Instructions to follow:
Transcribe exactly the lines from the one containing "bench: (681, 1379) -> (648, 1058), moved" through the end of the entries, including both the first and the last, and nothing else.
-- Opening Marker --
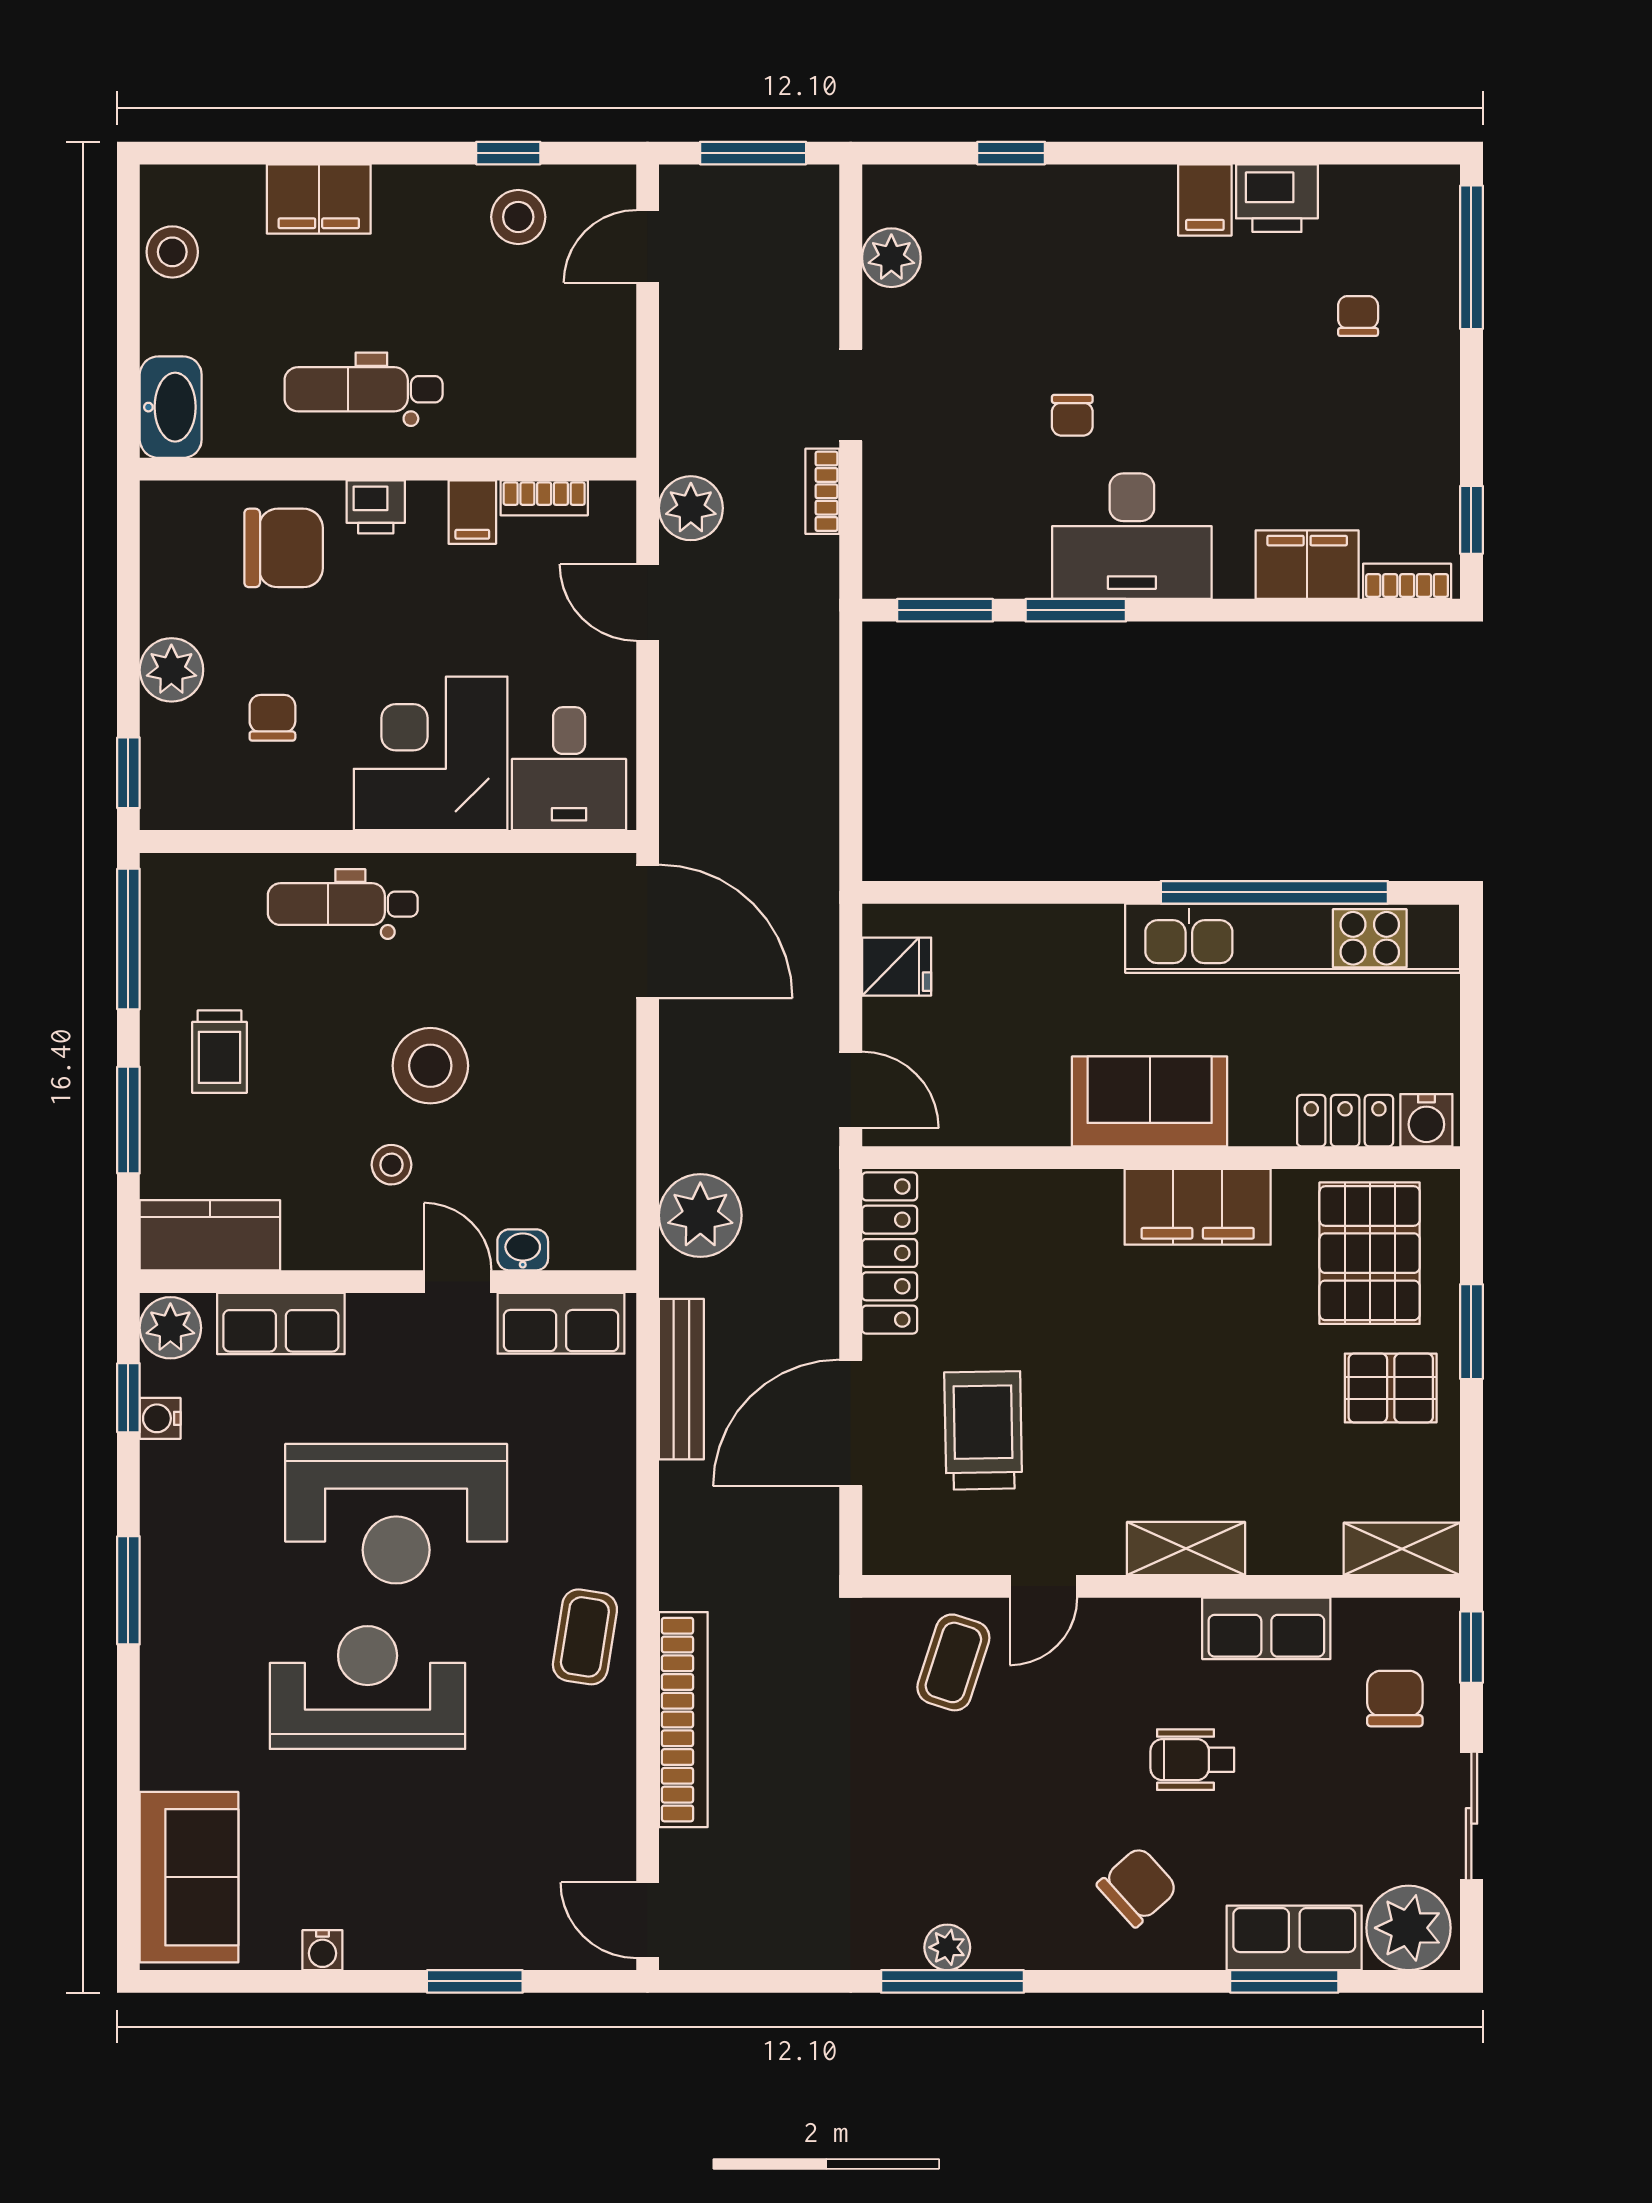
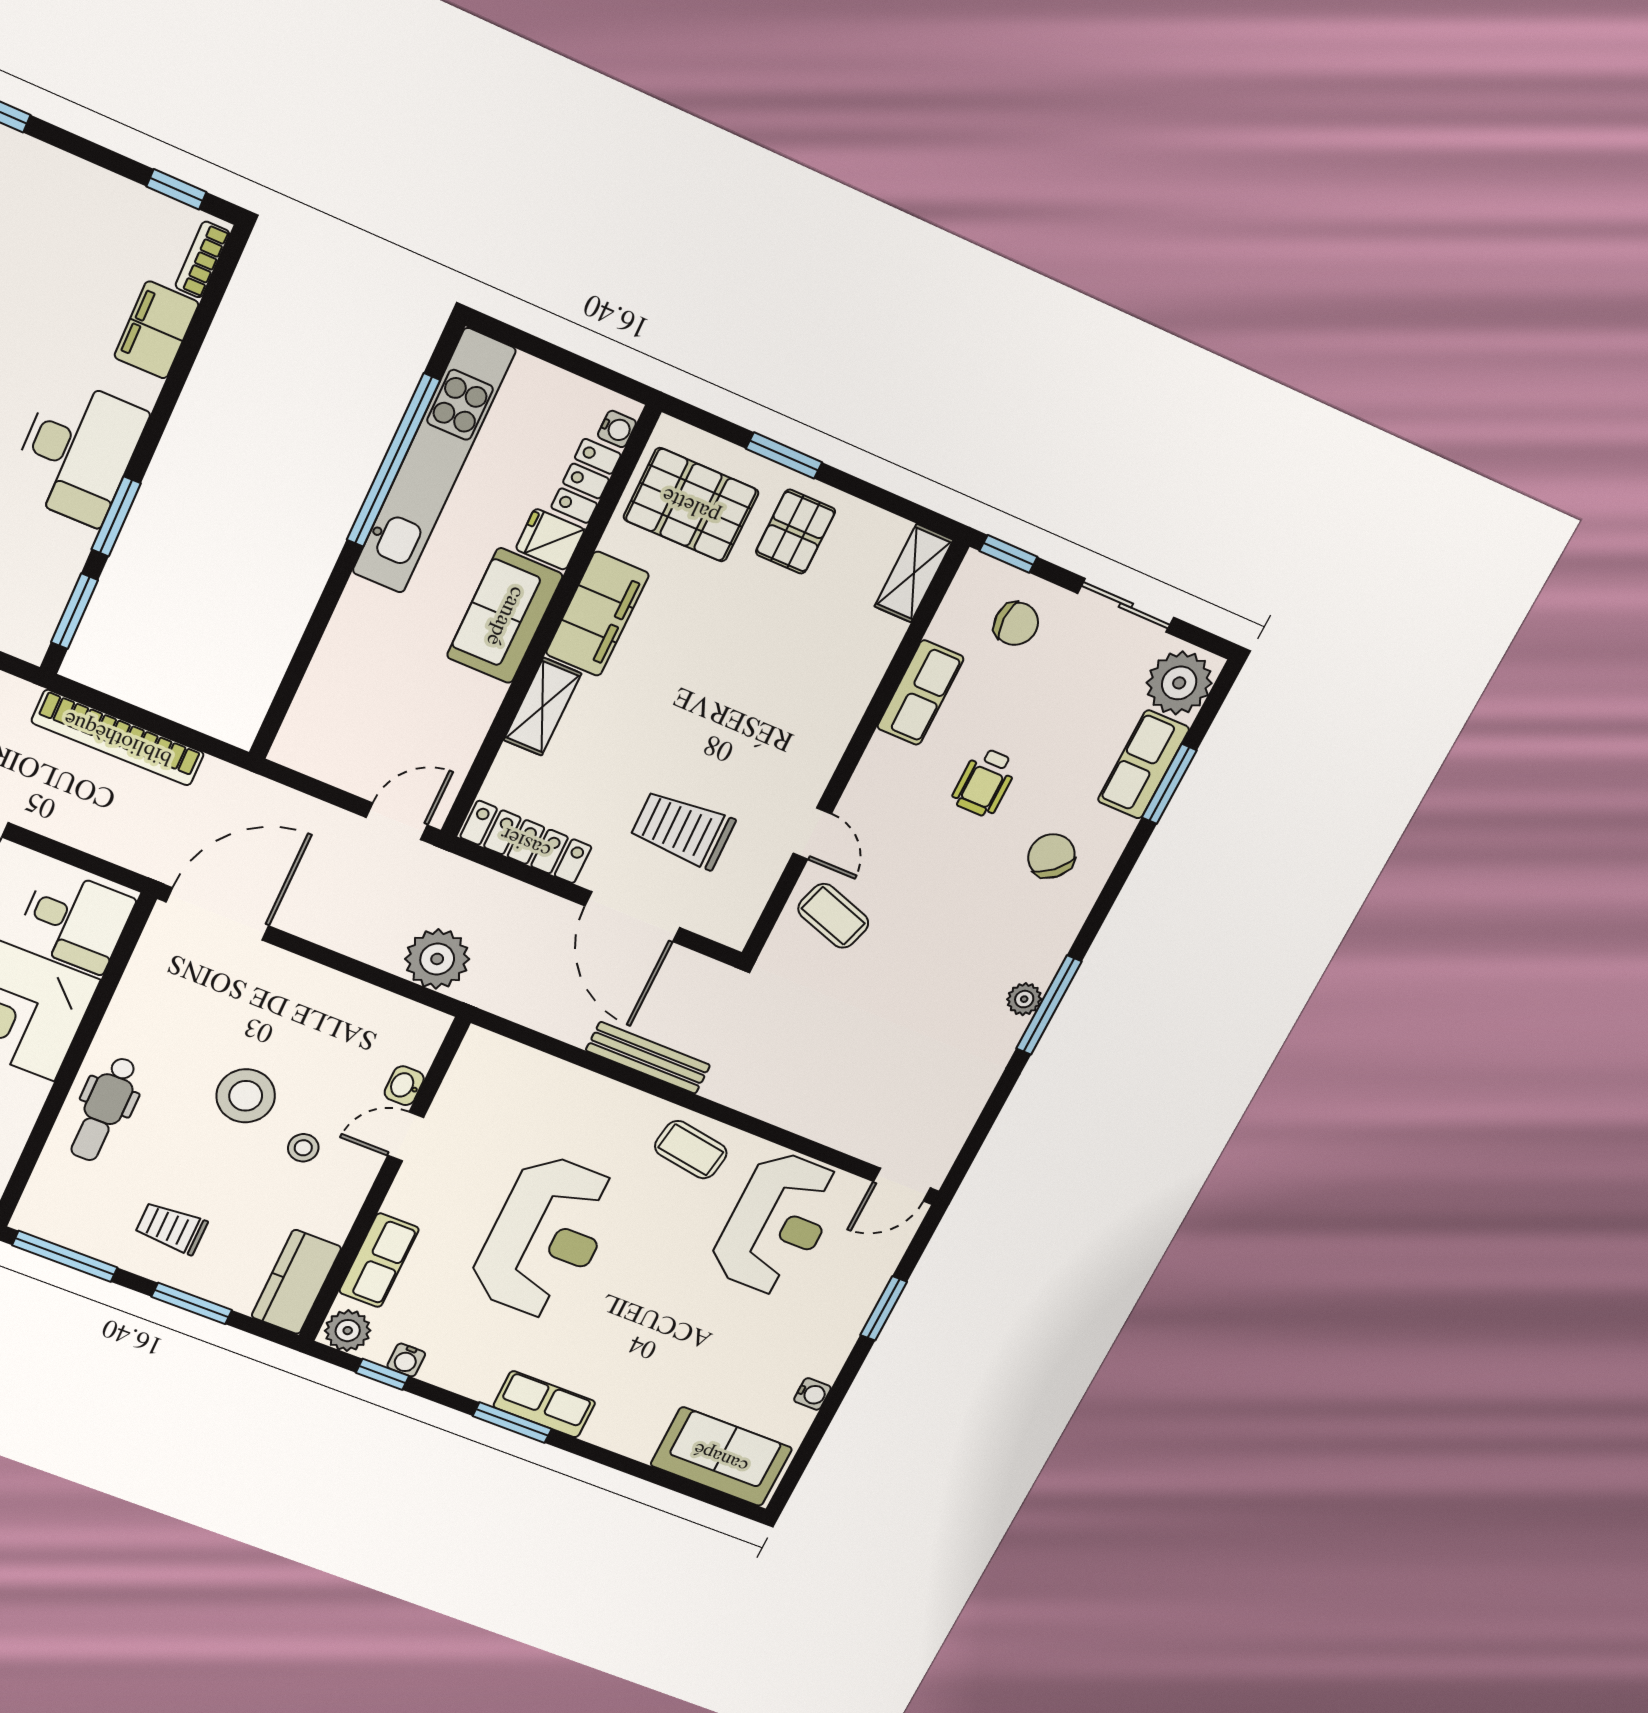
fridge: (897, 967) -> (550, 539), moved, turned -90
trolley: (219, 1052) -> (171, 1228), turned 180
water cooler: (1426, 1120) -> (617, 429), width x0.72, depth x0.72
row of seats: (561, 1323) -> (544, 1404), moved, turned -90
bench: (681, 1379) -> (648, 1058), moved
shelving: (1186, 1549) -> (542, 707), moved
reception desk: (368, 1688) -> (777, 1224), moved, turned 180
chair: (1395, 1699) -> (1016, 624), turned 180
bookcase: (683, 1720) -> (118, 738), moved, turned 180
-- Closing Marker --
Problem solution:
bench: (681, 1379) -> (648, 1058), moved
shelving: (1186, 1549) -> (542, 707), moved
reception desk: (368, 1688) -> (777, 1224), moved, turned 180
chair: (1395, 1699) -> (1016, 624), turned 180
bookcase: (683, 1720) -> (118, 738), moved, turned 180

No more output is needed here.